▸ Required work: Copy the records below exactly, from the line containing "Someone scaled the green" through the last line, and leave out every picture.

▸ Material provided:
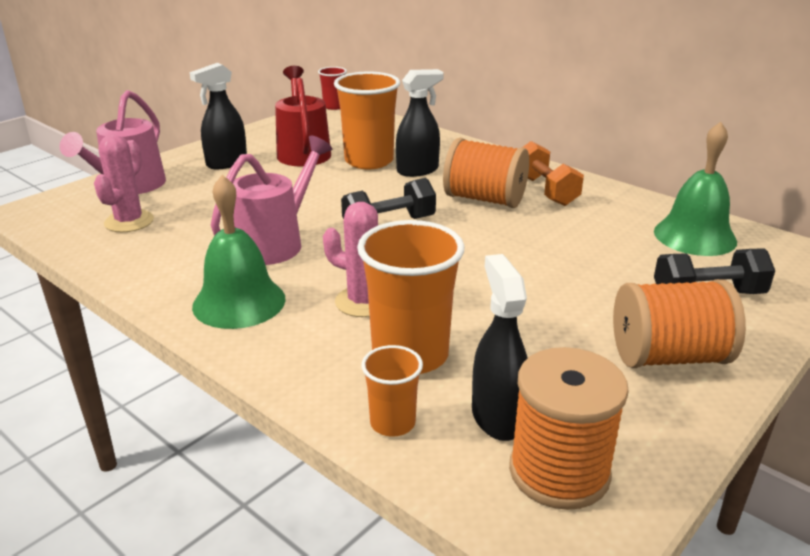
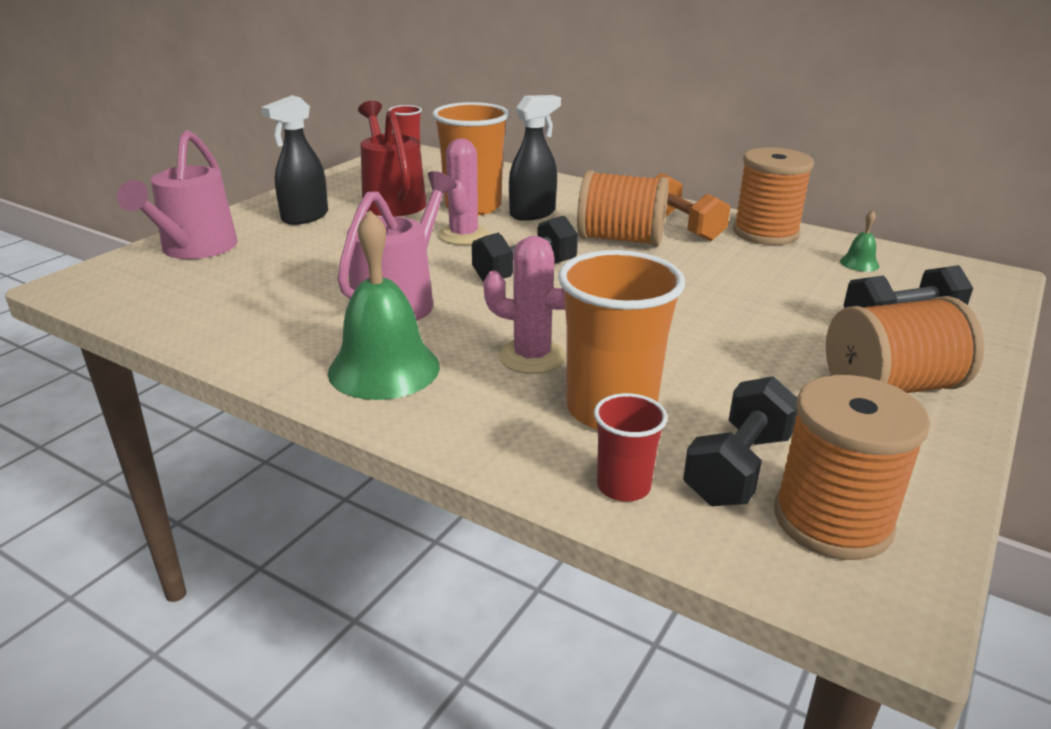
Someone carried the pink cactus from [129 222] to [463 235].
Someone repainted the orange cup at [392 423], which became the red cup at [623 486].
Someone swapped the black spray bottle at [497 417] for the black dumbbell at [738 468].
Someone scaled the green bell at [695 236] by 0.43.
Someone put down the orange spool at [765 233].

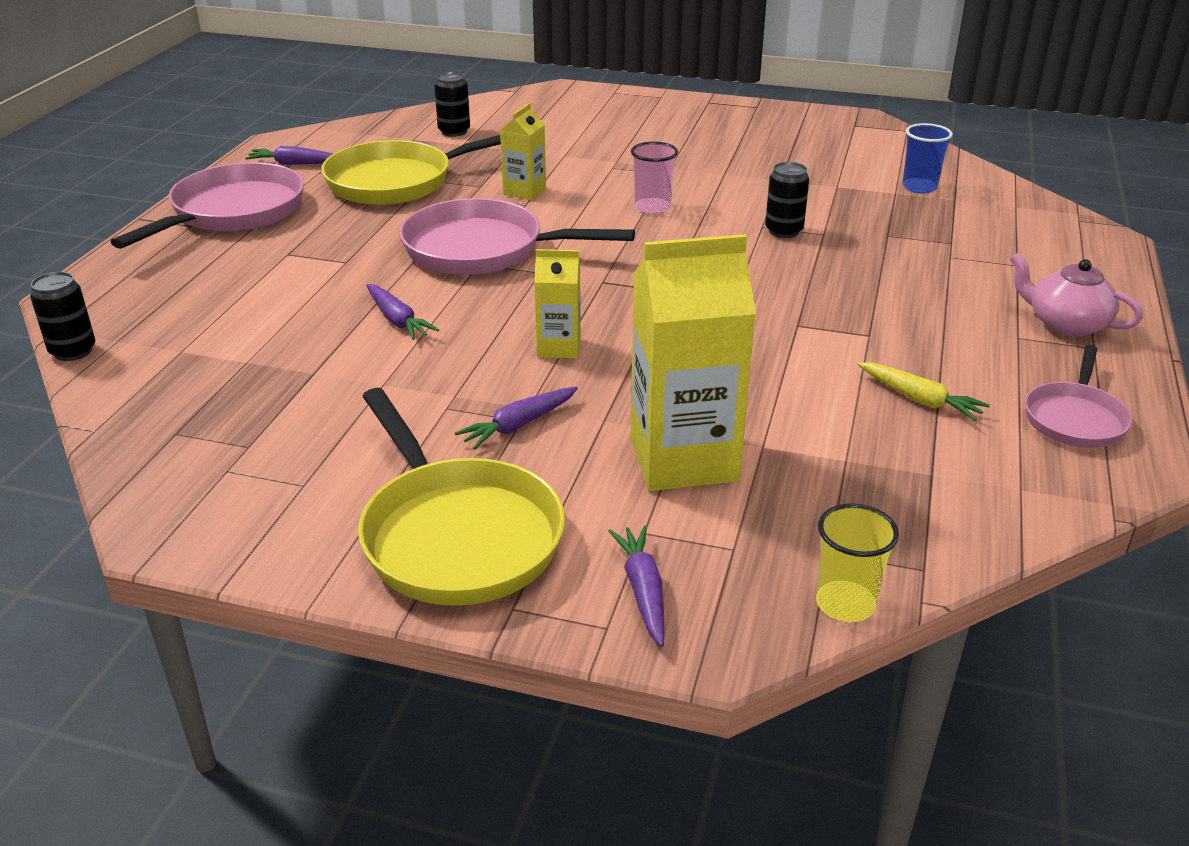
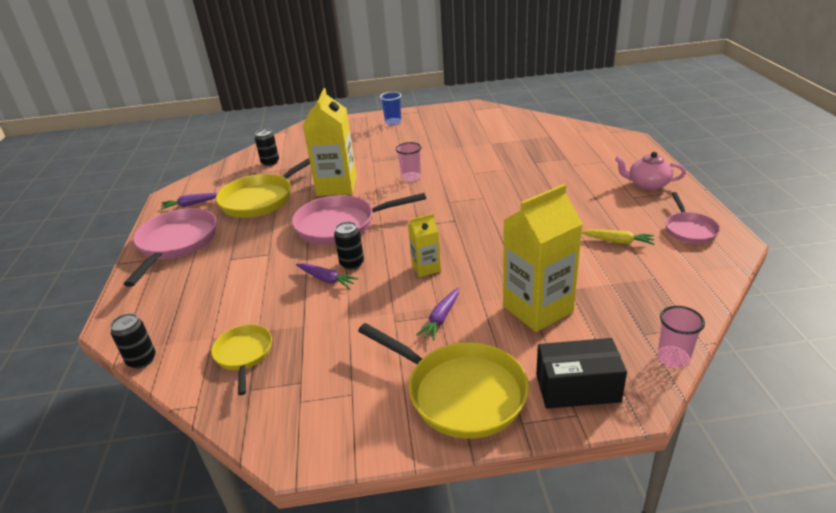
Someone scaled the yellow carton at [524 191] by 1.95.
Someone swapped the purple carrot at [643 591] for the black box at [577 388].
Someone carried the black can from [783 231] to [352 263].
Someone repainted the yellow cup at [845 604], which became the pink cup at [673 358].
Someone carried the blue cup from [919 187] to [393 122].
Someone put down the yellow pan at [244 355].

▸ Response for this exercise:
Someone scaled the green bell at [695 236] by 0.43.
Someone put down the orange spool at [765 233].

Someone scaled the yellow carton at [524 191] by 1.95.
Someone swapped the purple carrot at [643 591] for the black box at [577 388].
Someone carried the black can from [783 231] to [352 263].
Someone repainted the yellow cup at [845 604], which became the pink cup at [673 358].
Someone carried the blue cup from [919 187] to [393 122].
Someone put down the yellow pan at [244 355].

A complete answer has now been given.